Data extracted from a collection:
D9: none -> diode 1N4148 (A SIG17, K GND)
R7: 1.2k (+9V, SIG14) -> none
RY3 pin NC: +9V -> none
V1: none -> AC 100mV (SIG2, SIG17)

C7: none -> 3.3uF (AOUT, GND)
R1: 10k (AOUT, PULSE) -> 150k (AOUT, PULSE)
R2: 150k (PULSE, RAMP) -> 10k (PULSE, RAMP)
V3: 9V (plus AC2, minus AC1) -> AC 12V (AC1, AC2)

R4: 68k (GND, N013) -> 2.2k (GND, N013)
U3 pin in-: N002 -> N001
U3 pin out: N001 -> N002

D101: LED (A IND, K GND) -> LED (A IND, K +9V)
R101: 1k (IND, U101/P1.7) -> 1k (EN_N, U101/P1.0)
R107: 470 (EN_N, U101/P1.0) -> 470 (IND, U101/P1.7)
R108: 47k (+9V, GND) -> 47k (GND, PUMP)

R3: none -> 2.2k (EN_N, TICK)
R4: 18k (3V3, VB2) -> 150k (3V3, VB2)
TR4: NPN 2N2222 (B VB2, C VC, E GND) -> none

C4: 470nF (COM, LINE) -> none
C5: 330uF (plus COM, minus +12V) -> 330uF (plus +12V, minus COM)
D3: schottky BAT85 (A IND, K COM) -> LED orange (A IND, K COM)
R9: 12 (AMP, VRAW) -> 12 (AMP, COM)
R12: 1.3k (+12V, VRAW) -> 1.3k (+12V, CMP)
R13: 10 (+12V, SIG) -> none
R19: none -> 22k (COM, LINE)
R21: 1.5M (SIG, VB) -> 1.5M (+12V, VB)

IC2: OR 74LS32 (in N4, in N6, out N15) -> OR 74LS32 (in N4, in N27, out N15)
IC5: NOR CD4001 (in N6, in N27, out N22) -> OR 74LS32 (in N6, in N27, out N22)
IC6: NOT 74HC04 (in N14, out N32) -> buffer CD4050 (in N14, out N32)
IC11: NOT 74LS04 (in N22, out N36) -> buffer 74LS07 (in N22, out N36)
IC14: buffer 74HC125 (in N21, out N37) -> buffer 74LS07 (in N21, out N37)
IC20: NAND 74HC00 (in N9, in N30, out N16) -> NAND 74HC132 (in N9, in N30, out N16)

**TASK DETAILS**
Report, using only a number, how many lines above hold the word "AOUT".

**EXERCISE RESULT**
2